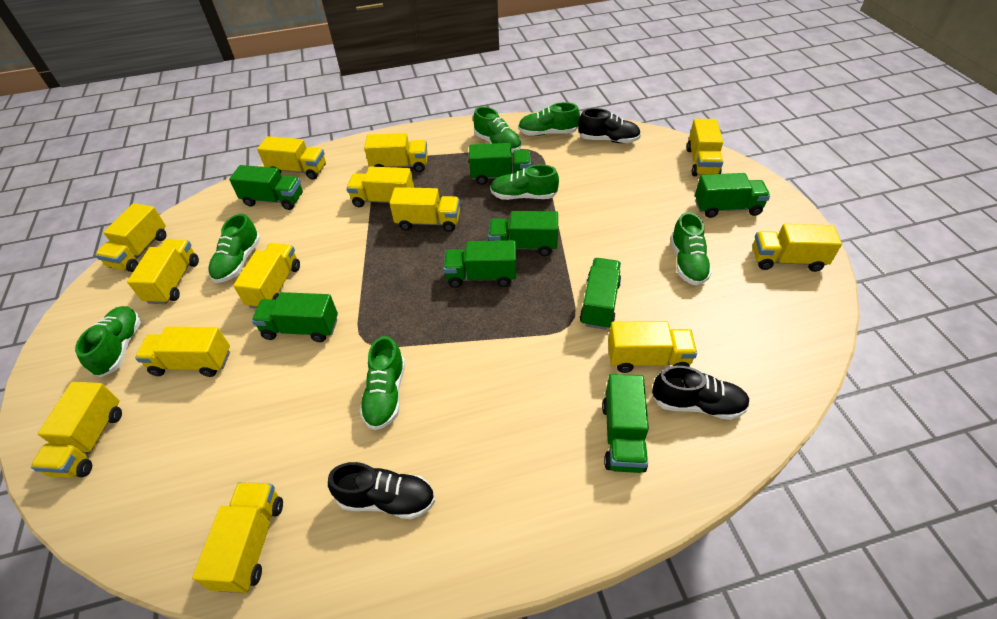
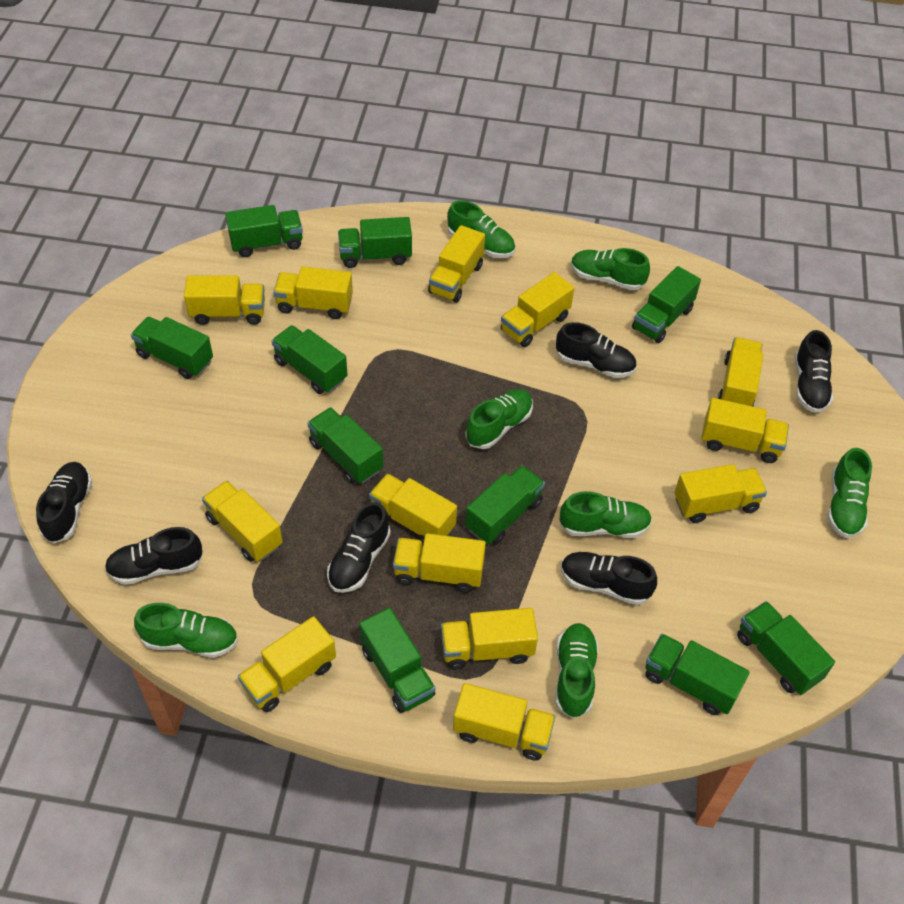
black shoe: 3 -> 6
green truck: 8 -> 10

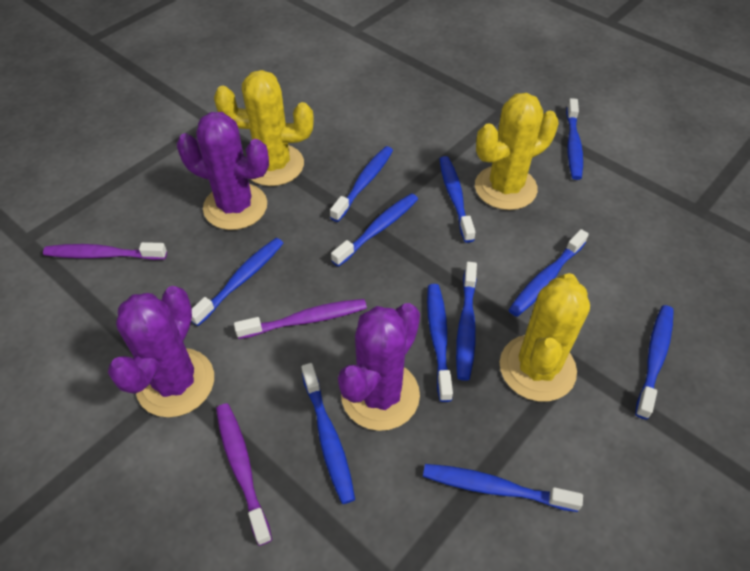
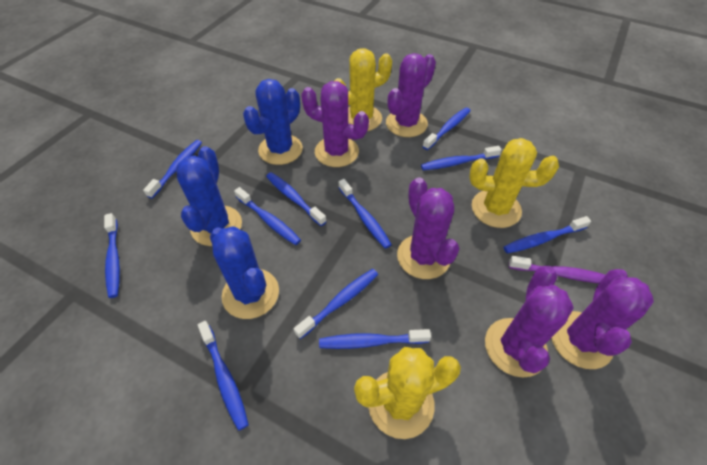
blue cactus: 0 -> 3
purple cactus: 3 -> 5
purple toothbrush: 3 -> 1

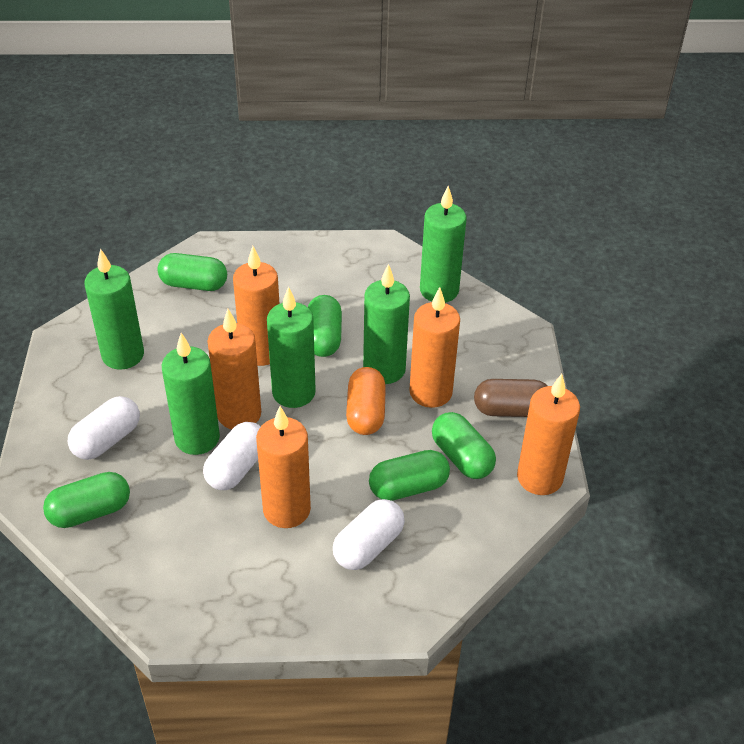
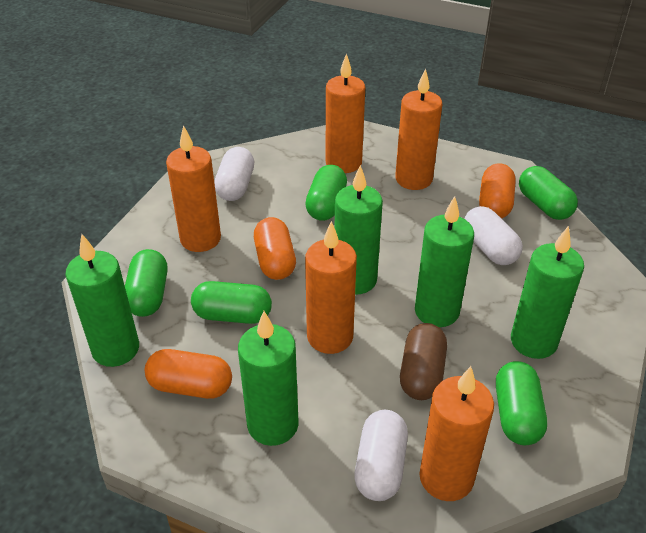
orange capsule: 1 -> 3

--- YOUR TASK ---
The answer must consist solely of the lines from the line containing "green truck: 8 -> 10" to the end of the data, reproduced exactly, with every picture left out.

--- RESPONSE TO THE TASK ---
green truck: 8 -> 10

blue cactus: 0 -> 3
purple cactus: 3 -> 5
purple toothbrush: 3 -> 1

orange capsule: 1 -> 3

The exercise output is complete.